• Requirement
Repeat every line of the entries below word for word, omitting the pictures.

• Raw data
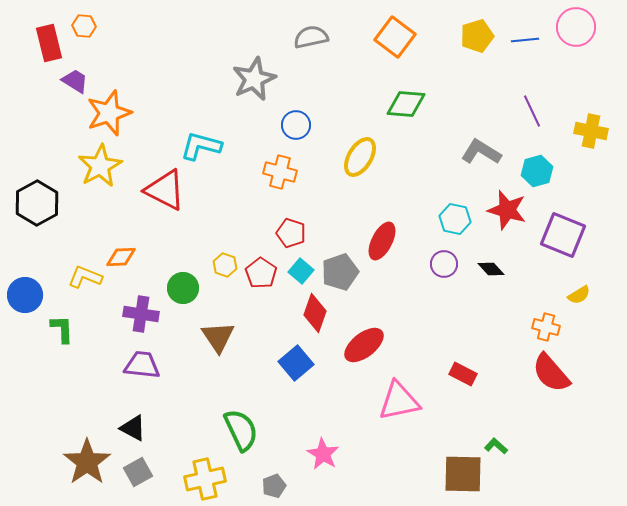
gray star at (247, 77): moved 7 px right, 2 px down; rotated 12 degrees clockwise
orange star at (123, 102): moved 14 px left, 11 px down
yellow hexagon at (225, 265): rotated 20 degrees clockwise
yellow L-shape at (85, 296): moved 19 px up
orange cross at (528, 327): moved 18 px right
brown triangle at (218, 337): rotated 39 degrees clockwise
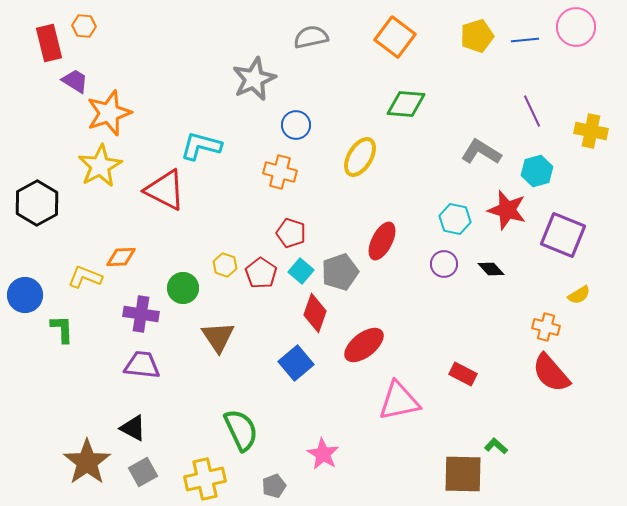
gray square at (138, 472): moved 5 px right
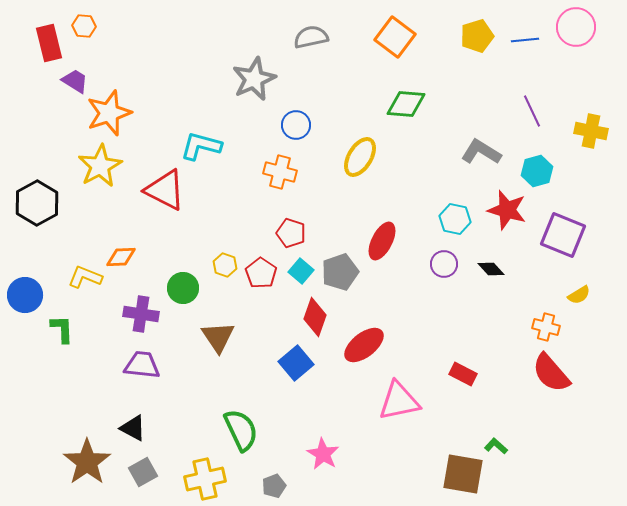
red diamond at (315, 313): moved 4 px down
brown square at (463, 474): rotated 9 degrees clockwise
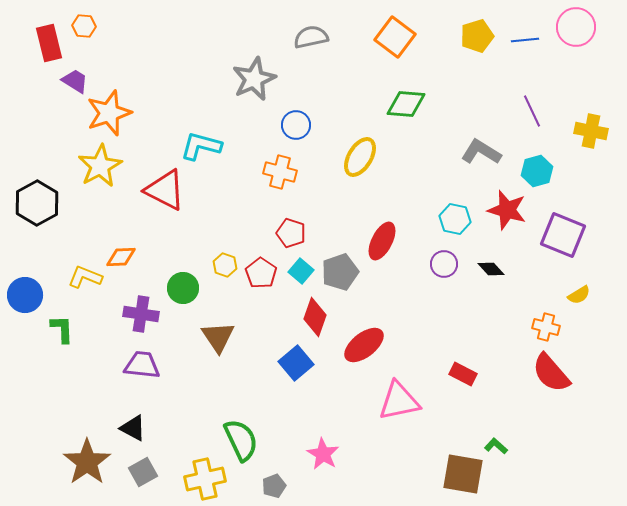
green semicircle at (241, 430): moved 10 px down
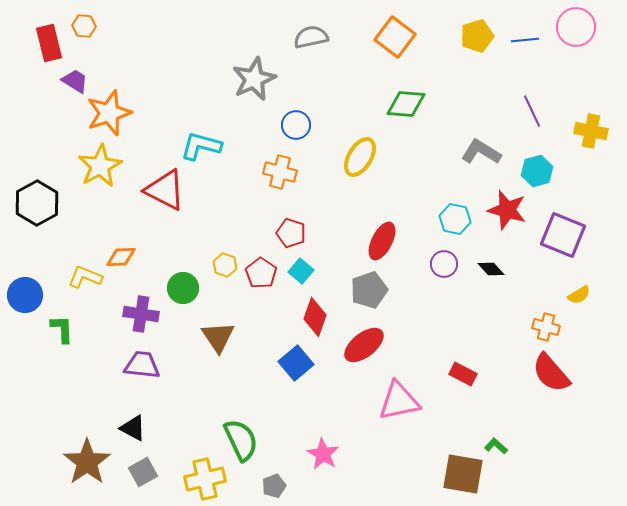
gray pentagon at (340, 272): moved 29 px right, 18 px down
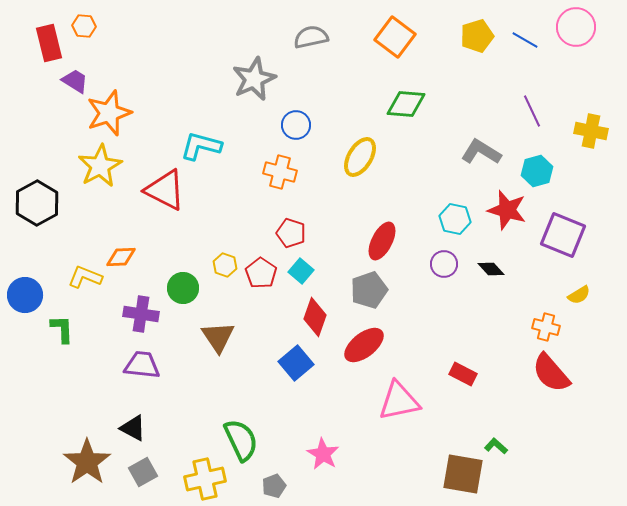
blue line at (525, 40): rotated 36 degrees clockwise
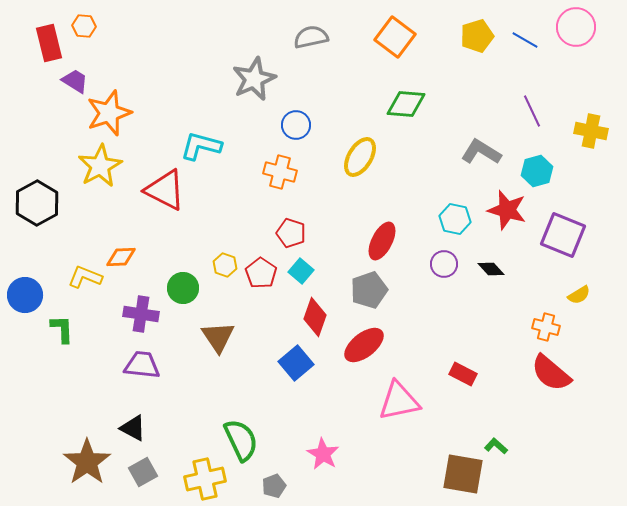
red semicircle at (551, 373): rotated 9 degrees counterclockwise
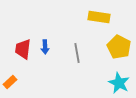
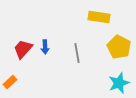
red trapezoid: rotated 35 degrees clockwise
cyan star: rotated 25 degrees clockwise
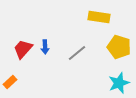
yellow pentagon: rotated 10 degrees counterclockwise
gray line: rotated 60 degrees clockwise
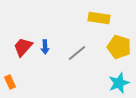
yellow rectangle: moved 1 px down
red trapezoid: moved 2 px up
orange rectangle: rotated 72 degrees counterclockwise
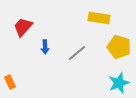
red trapezoid: moved 20 px up
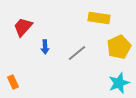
yellow pentagon: rotated 30 degrees clockwise
orange rectangle: moved 3 px right
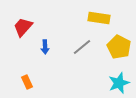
yellow pentagon: rotated 20 degrees counterclockwise
gray line: moved 5 px right, 6 px up
orange rectangle: moved 14 px right
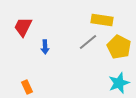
yellow rectangle: moved 3 px right, 2 px down
red trapezoid: rotated 15 degrees counterclockwise
gray line: moved 6 px right, 5 px up
orange rectangle: moved 5 px down
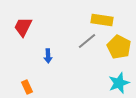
gray line: moved 1 px left, 1 px up
blue arrow: moved 3 px right, 9 px down
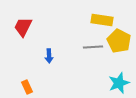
gray line: moved 6 px right, 6 px down; rotated 36 degrees clockwise
yellow pentagon: moved 6 px up
blue arrow: moved 1 px right
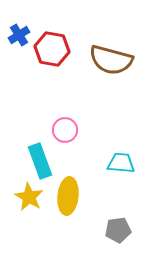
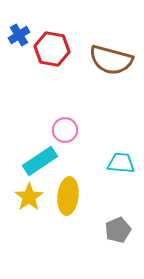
cyan rectangle: rotated 76 degrees clockwise
yellow star: rotated 8 degrees clockwise
gray pentagon: rotated 15 degrees counterclockwise
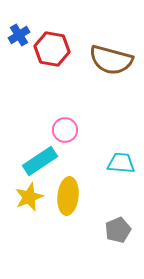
yellow star: rotated 12 degrees clockwise
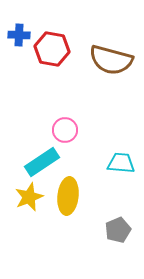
blue cross: rotated 35 degrees clockwise
cyan rectangle: moved 2 px right, 1 px down
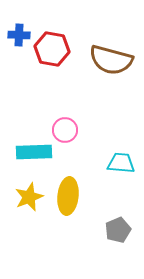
cyan rectangle: moved 8 px left, 10 px up; rotated 32 degrees clockwise
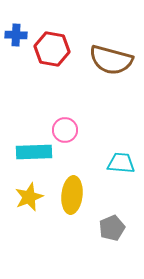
blue cross: moved 3 px left
yellow ellipse: moved 4 px right, 1 px up
gray pentagon: moved 6 px left, 2 px up
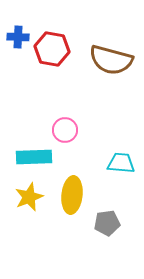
blue cross: moved 2 px right, 2 px down
cyan rectangle: moved 5 px down
gray pentagon: moved 5 px left, 5 px up; rotated 15 degrees clockwise
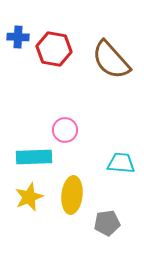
red hexagon: moved 2 px right
brown semicircle: rotated 33 degrees clockwise
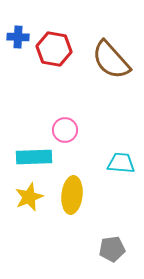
gray pentagon: moved 5 px right, 26 px down
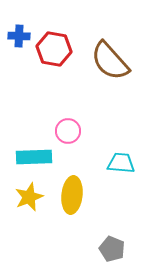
blue cross: moved 1 px right, 1 px up
brown semicircle: moved 1 px left, 1 px down
pink circle: moved 3 px right, 1 px down
gray pentagon: rotated 30 degrees clockwise
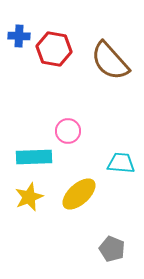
yellow ellipse: moved 7 px right, 1 px up; rotated 42 degrees clockwise
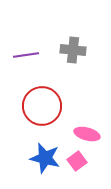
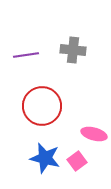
pink ellipse: moved 7 px right
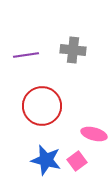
blue star: moved 1 px right, 2 px down
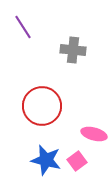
purple line: moved 3 px left, 28 px up; rotated 65 degrees clockwise
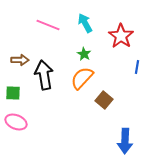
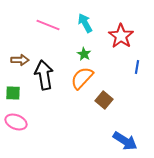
blue arrow: rotated 60 degrees counterclockwise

• Solution to the problem
gray star at (247, 77): moved 7 px right, 2 px down; rotated 12 degrees clockwise
orange star at (123, 102): moved 14 px left, 11 px down
yellow hexagon at (225, 265): rotated 20 degrees clockwise
yellow L-shape at (85, 296): moved 19 px up
orange cross at (528, 327): moved 18 px right
brown triangle at (218, 337): rotated 39 degrees clockwise
gray square at (138, 472): moved 5 px right
red diamond at (315, 313): moved 4 px down
brown square at (463, 474): rotated 9 degrees clockwise
green semicircle at (241, 430): moved 10 px down
gray pentagon at (340, 272): moved 29 px right, 18 px down
blue line at (525, 40): rotated 36 degrees clockwise
red semicircle at (551, 373): rotated 9 degrees counterclockwise
red trapezoid: rotated 35 degrees clockwise
cyan star: rotated 25 degrees clockwise
yellow pentagon: rotated 10 degrees counterclockwise
gray line: rotated 60 degrees clockwise
yellow rectangle: moved 1 px down
red trapezoid: moved 2 px up
orange rectangle: rotated 72 degrees counterclockwise
red trapezoid: moved 20 px up
yellow pentagon: rotated 30 degrees clockwise
orange rectangle: moved 3 px right
yellow pentagon: rotated 20 degrees counterclockwise
gray line: moved 5 px right, 6 px up
orange rectangle: moved 14 px right
yellow rectangle: moved 3 px right, 2 px down
red trapezoid: rotated 15 degrees counterclockwise
gray line: moved 6 px right, 5 px up
orange rectangle: moved 5 px down
gray line: moved 1 px left, 1 px up
blue arrow: moved 3 px right, 9 px down
gray line: moved 6 px right, 6 px down; rotated 36 degrees clockwise
yellow pentagon: moved 6 px up
blue arrow: moved 1 px right
cyan rectangle: rotated 76 degrees clockwise
yellow star: rotated 8 degrees clockwise
gray pentagon: rotated 15 degrees counterclockwise
yellow star: rotated 12 degrees clockwise
blue cross: rotated 35 degrees clockwise
cyan rectangle: moved 2 px right, 1 px down
cyan rectangle: moved 8 px left, 10 px up; rotated 32 degrees clockwise
blue cross: moved 3 px left
yellow ellipse: moved 4 px right, 1 px up
gray pentagon: moved 6 px left, 2 px up
blue cross: moved 2 px right, 2 px down
cyan rectangle: moved 5 px down
gray pentagon: moved 5 px left, 5 px up; rotated 15 degrees clockwise
red hexagon: moved 2 px right
brown semicircle: rotated 33 degrees clockwise
gray pentagon: moved 5 px right, 26 px down
blue cross: moved 1 px right, 1 px up
brown semicircle: moved 1 px left, 1 px down
pink circle: moved 3 px right, 1 px down
gray pentagon: rotated 30 degrees clockwise
yellow ellipse: moved 7 px right, 1 px up; rotated 42 degrees clockwise
pink ellipse: moved 7 px right
blue star: moved 1 px right, 2 px down
purple line: moved 3 px left, 28 px up; rotated 65 degrees clockwise
blue arrow: rotated 60 degrees counterclockwise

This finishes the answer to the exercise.